ASSIGNMENT:
The records are to be reproduced verbatim.

**** RECORD SET

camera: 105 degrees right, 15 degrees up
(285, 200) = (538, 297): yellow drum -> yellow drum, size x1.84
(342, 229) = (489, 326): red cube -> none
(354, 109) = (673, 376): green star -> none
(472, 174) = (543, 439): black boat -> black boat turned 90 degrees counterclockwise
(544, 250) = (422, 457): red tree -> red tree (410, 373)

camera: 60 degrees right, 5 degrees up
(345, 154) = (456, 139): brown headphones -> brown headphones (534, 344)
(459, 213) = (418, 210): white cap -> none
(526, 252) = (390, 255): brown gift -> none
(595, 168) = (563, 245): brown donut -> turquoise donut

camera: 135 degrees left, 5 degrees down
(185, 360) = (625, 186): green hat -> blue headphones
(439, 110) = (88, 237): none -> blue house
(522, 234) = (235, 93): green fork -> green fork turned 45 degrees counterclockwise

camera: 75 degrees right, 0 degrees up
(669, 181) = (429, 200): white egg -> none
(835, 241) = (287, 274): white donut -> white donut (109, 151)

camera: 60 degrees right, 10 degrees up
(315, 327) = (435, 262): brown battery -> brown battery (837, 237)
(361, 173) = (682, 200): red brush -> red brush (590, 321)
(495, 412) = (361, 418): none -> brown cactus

********

TASK SOLUTION:
camera: 105 degrees right, 15 degrees up
(285, 200) = (538, 297): yellow drum -> yellow drum, size x1.84
(342, 229) = (489, 326): red cube -> none
(354, 109) = (673, 376): green star -> none
(472, 174) = (543, 439): black boat -> black boat turned 90 degrees counterclockwise
(544, 250) = (422, 457): red tree -> red tree (410, 373)

camera: 60 degrees right, 5 degrees up
(345, 154) = (456, 139): brown headphones -> brown headphones (534, 344)
(459, 213) = (418, 210): white cap -> none
(526, 252) = (390, 255): brown gift -> none
(595, 168) = (563, 245): brown donut -> turquoise donut

camera: 135 degrees left, 5 degrees down
(185, 360) = (625, 186): green hat -> blue headphones
(439, 110) = (88, 237): none -> blue house
(522, 234) = (235, 93): green fork -> green fork turned 45 degrees counterclockwise

camera: 75 degrees right, 0 degrees up
(669, 181) = (429, 200): white egg -> none
(835, 241) = (287, 274): white donut -> white donut (109, 151)

camera: 60 degrees right, 10 degrees up
(315, 327) = (435, 262): brown battery -> brown battery (837, 237)
(361, 173) = (682, 200): red brush -> red brush (590, 321)
(495, 412) = (361, 418): none -> brown cactus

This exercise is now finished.